**Exercise directions:**
When you reach the line containing "tan plate F7 level 2 -> tan plate G3 level 1" in the records below, start copying exactly, and stop once you have copied the line containing "black brick H4:H5".
━━━ Input records ━━━
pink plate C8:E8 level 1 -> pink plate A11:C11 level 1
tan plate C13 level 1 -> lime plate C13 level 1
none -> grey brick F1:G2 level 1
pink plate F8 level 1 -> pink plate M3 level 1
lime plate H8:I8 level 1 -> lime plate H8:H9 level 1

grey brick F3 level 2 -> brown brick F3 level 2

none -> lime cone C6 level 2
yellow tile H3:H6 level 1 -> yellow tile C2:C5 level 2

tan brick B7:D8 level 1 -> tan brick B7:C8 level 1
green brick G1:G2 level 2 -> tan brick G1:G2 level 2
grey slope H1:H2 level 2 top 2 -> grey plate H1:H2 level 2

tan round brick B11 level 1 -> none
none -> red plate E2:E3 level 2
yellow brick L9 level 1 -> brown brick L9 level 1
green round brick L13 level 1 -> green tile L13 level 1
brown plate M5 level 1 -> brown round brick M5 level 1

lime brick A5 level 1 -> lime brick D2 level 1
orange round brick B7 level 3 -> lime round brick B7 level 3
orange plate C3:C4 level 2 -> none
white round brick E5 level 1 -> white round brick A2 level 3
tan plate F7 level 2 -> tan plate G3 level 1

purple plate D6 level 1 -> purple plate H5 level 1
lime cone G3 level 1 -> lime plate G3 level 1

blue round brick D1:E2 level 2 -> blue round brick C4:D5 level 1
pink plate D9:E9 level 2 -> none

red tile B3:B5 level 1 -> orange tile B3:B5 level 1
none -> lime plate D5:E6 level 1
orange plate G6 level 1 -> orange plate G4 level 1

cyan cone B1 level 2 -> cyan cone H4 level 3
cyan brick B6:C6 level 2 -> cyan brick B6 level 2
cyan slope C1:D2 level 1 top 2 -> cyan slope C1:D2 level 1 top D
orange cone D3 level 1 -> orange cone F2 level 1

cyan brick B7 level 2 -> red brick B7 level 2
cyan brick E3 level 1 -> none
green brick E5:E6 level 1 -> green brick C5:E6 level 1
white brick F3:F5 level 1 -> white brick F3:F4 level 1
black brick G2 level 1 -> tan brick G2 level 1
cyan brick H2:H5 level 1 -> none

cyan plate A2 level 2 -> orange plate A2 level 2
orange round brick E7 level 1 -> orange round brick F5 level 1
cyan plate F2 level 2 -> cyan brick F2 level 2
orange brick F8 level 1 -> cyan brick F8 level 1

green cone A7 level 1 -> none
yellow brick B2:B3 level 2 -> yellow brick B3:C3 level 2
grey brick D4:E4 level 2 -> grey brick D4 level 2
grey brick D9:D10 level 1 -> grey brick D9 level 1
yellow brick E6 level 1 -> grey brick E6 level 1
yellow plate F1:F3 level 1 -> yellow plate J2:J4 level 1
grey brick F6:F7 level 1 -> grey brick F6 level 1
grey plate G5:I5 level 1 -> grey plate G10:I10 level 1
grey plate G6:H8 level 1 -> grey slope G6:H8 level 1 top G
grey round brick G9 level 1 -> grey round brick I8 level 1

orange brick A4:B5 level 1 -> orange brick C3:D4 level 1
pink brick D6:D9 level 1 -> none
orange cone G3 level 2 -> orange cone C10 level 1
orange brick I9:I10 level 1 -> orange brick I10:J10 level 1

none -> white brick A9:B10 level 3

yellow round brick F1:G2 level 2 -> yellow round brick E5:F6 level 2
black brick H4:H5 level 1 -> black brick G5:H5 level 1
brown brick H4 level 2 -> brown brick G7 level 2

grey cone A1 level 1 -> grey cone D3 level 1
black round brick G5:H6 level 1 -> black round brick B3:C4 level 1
━━━
**Response to this task:**
tan plate F7 level 2 -> tan plate G3 level 1

purple plate D6 level 1 -> purple plate H5 level 1
lime cone G3 level 1 -> lime plate G3 level 1

blue round brick D1:E2 level 2 -> blue round brick C4:D5 level 1
pink plate D9:E9 level 2 -> none

red tile B3:B5 level 1 -> orange tile B3:B5 level 1
none -> lime plate D5:E6 level 1
orange plate G6 level 1 -> orange plate G4 level 1

cyan cone B1 level 2 -> cyan cone H4 level 3
cyan brick B6:C6 level 2 -> cyan brick B6 level 2
cyan slope C1:D2 level 1 top 2 -> cyan slope C1:D2 level 1 top D
orange cone D3 level 1 -> orange cone F2 level 1

cyan brick B7 level 2 -> red brick B7 level 2
cyan brick E3 level 1 -> none
green brick E5:E6 level 1 -> green brick C5:E6 level 1
white brick F3:F5 level 1 -> white brick F3:F4 level 1
black brick G2 level 1 -> tan brick G2 level 1
cyan brick H2:H5 level 1 -> none

cyan plate A2 level 2 -> orange plate A2 level 2
orange round brick E7 level 1 -> orange round brick F5 level 1
cyan plate F2 level 2 -> cyan brick F2 level 2
orange brick F8 level 1 -> cyan brick F8 level 1

green cone A7 level 1 -> none
yellow brick B2:B3 level 2 -> yellow brick B3:C3 level 2
grey brick D4:E4 level 2 -> grey brick D4 level 2
grey brick D9:D10 level 1 -> grey brick D9 level 1
yellow brick E6 level 1 -> grey brick E6 level 1
yellow plate F1:F3 level 1 -> yellow plate J2:J4 level 1
grey brick F6:F7 level 1 -> grey brick F6 level 1
grey plate G5:I5 level 1 -> grey plate G10:I10 level 1
grey plate G6:H8 level 1 -> grey slope G6:H8 level 1 top G
grey round brick G9 level 1 -> grey round brick I8 level 1

orange brick A4:B5 level 1 -> orange brick C3:D4 level 1
pink brick D6:D9 level 1 -> none
orange cone G3 level 2 -> orange cone C10 level 1
orange brick I9:I10 level 1 -> orange brick I10:J10 level 1

none -> white brick A9:B10 level 3

yellow round brick F1:G2 level 2 -> yellow round brick E5:F6 level 2
black brick H4:H5 level 1 -> black brick G5:H5 level 1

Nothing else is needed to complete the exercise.